What you have to do: Search the entries for the word "none". Copy every line where it turns up.

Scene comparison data

-*-

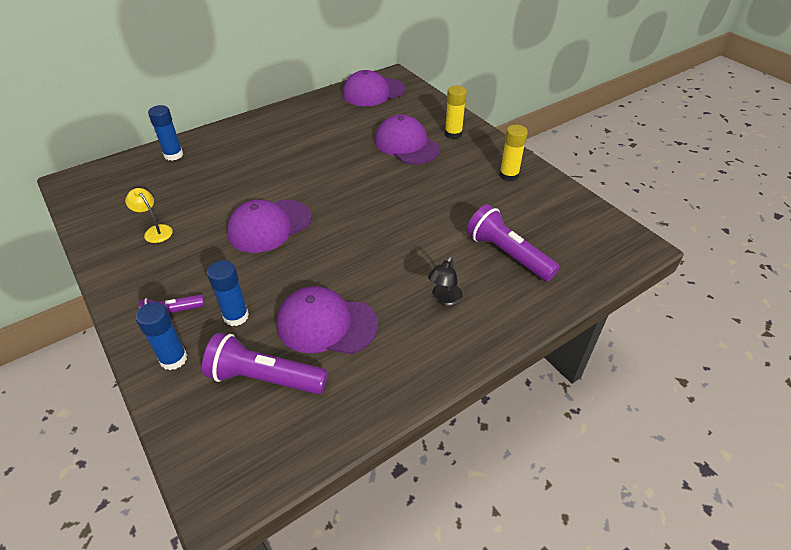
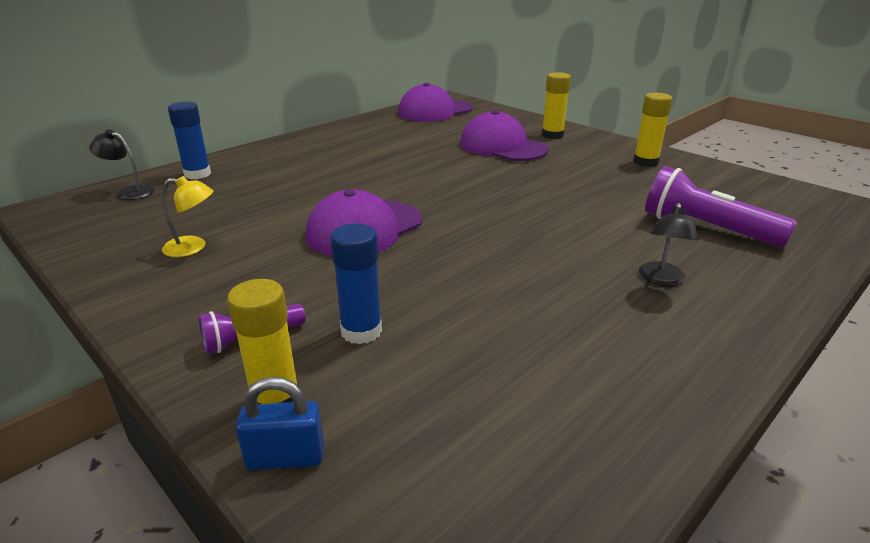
camera: 10 degrees left, 15 degrees down
(125, 170) = (129, 192): none -> black lamp
(155, 231) = (193, 247): yellow lamp -> yellow lamp turned 150 degrees clockwise
(168, 396) = (285, 457): none -> blue padlock
(173, 359) = (275, 400): blue glue stick -> yellow glue stick
(265, 378) = (450, 407): purple flashlight -> none
(326, 324) = (510, 325): purple cap -> none

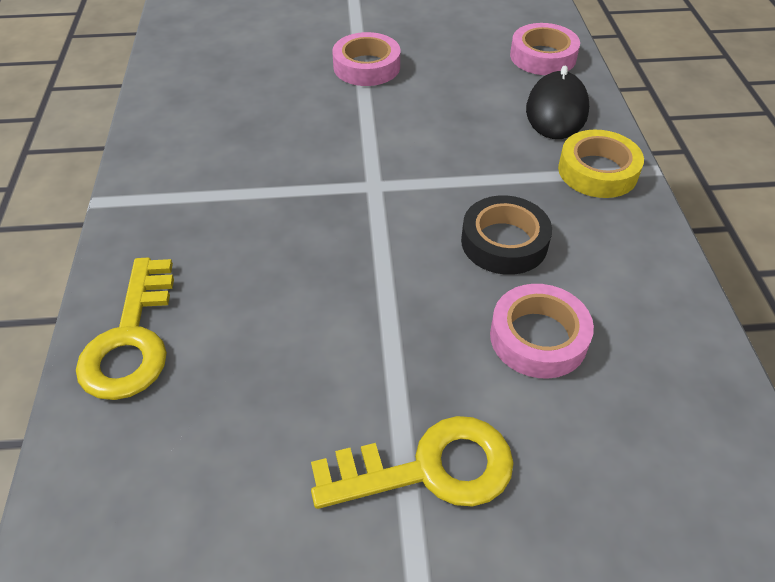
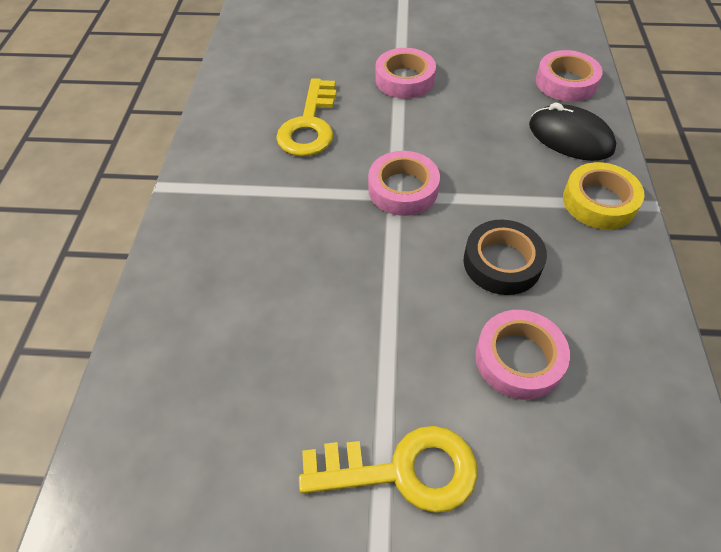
camera: 10 degrees right, 5 degrees up
(132, 339) = (171, 316): yellow key -> yellow key (310, 125)
(382, 178) = (403, 189): none -> pink tape
(556, 110) = (570, 137): black mouse -> black mouse turned 75 degrees counterclockwise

-*-

Output:
(125, 170) = (129, 192): none -> black lamp
(168, 396) = (285, 457): none -> blue padlock
(265, 378) = (450, 407): purple flashlight -> none
(326, 324) = (510, 325): purple cap -> none
(382, 178) = (403, 189): none -> pink tape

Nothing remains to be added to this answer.